DIRECTIONS
Could you print each of the records below exactly?

DATA FOR REVIEW
>>>

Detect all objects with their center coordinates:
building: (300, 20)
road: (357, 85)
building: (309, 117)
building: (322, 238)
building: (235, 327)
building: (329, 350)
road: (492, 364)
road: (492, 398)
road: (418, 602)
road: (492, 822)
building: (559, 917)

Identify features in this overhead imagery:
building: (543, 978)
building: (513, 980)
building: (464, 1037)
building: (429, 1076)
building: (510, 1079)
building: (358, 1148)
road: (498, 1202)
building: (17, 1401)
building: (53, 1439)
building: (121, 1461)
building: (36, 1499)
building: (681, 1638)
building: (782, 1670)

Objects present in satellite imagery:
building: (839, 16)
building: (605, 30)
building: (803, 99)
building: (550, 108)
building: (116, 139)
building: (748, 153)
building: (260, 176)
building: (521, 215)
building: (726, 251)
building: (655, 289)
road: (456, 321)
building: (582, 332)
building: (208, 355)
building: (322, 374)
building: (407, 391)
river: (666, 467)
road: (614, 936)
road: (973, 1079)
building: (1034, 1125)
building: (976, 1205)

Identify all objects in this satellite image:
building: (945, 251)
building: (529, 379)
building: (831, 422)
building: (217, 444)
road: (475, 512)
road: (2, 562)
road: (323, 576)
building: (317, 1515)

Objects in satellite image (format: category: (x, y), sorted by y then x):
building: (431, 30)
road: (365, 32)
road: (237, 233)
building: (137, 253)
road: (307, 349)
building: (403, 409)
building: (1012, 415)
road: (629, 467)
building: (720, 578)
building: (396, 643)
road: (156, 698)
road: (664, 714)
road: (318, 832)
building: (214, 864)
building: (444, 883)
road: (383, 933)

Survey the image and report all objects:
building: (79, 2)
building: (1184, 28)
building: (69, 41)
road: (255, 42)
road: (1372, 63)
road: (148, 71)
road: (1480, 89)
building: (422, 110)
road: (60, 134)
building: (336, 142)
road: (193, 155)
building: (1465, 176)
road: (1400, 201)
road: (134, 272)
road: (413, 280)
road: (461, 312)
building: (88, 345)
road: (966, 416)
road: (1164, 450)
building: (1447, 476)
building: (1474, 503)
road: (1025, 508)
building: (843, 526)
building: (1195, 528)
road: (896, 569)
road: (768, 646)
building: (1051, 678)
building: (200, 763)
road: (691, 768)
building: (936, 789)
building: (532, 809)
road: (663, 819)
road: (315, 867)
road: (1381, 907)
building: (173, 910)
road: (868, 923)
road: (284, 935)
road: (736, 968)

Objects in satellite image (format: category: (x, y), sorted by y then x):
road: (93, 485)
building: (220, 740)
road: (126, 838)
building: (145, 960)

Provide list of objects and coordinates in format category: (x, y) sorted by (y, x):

<<<

YOUR RESPONSE
Detect all objects with their center coordinates:
building: (300, 20)
road: (357, 85)
building: (309, 117)
building: (322, 238)
building: (235, 327)
building: (329, 350)
road: (492, 364)
road: (492, 398)
road: (418, 602)
road: (492, 822)
building: (559, 917)

Identify features in this overhead imagery:
building: (543, 978)
building: (513, 980)
building: (464, 1037)
building: (429, 1076)
building: (510, 1079)
building: (358, 1148)
road: (498, 1202)
building: (17, 1401)
building: (53, 1439)
building: (121, 1461)
building: (36, 1499)
building: (681, 1638)
building: (782, 1670)

Objects present in satellite imagery:
building: (839, 16)
building: (605, 30)
building: (803, 99)
building: (550, 108)
building: (116, 139)
building: (748, 153)
building: (260, 176)
building: (521, 215)
building: (726, 251)
building: (655, 289)
road: (456, 321)
building: (582, 332)
building: (208, 355)
building: (322, 374)
building: (407, 391)
river: (666, 467)
road: (614, 936)
road: (973, 1079)
building: (1034, 1125)
building: (976, 1205)

Identify all objects in this satellite image:
building: (945, 251)
building: (529, 379)
building: (831, 422)
building: (217, 444)
road: (475, 512)
road: (2, 562)
road: (323, 576)
building: (317, 1515)

Objects in satellite image (format: category: (x, y), sorted by y then x):
building: (431, 30)
road: (365, 32)
road: (237, 233)
building: (137, 253)
road: (307, 349)
building: (403, 409)
building: (1012, 415)
road: (629, 467)
building: (720, 578)
building: (396, 643)
road: (156, 698)
road: (664, 714)
road: (318, 832)
building: (214, 864)
building: (444, 883)
road: (383, 933)

Survey the image and report all objects:
building: (79, 2)
building: (1184, 28)
building: (69, 41)
road: (255, 42)
road: (1372, 63)
road: (148, 71)
road: (1480, 89)
building: (422, 110)
road: (60, 134)
building: (336, 142)
road: (193, 155)
building: (1465, 176)
road: (1400, 201)
road: (134, 272)
road: (413, 280)
road: (461, 312)
building: (88, 345)
road: (966, 416)
road: (1164, 450)
building: (1447, 476)
building: (1474, 503)
road: (1025, 508)
building: (843, 526)
building: (1195, 528)
road: (896, 569)
road: (768, 646)
building: (1051, 678)
building: (200, 763)
road: (691, 768)
building: (936, 789)
building: (532, 809)
road: (663, 819)
road: (315, 867)
road: (1381, 907)
building: (173, 910)
road: (868, 923)
road: (284, 935)
road: (736, 968)

Objects in satellite image (format: category: (x, y), sorted by y then x):
road: (93, 485)
building: (220, 740)
road: (126, 838)
building: (145, 960)

Provide list of objects and coordinates in format category: (x, y) sorted by (y, x):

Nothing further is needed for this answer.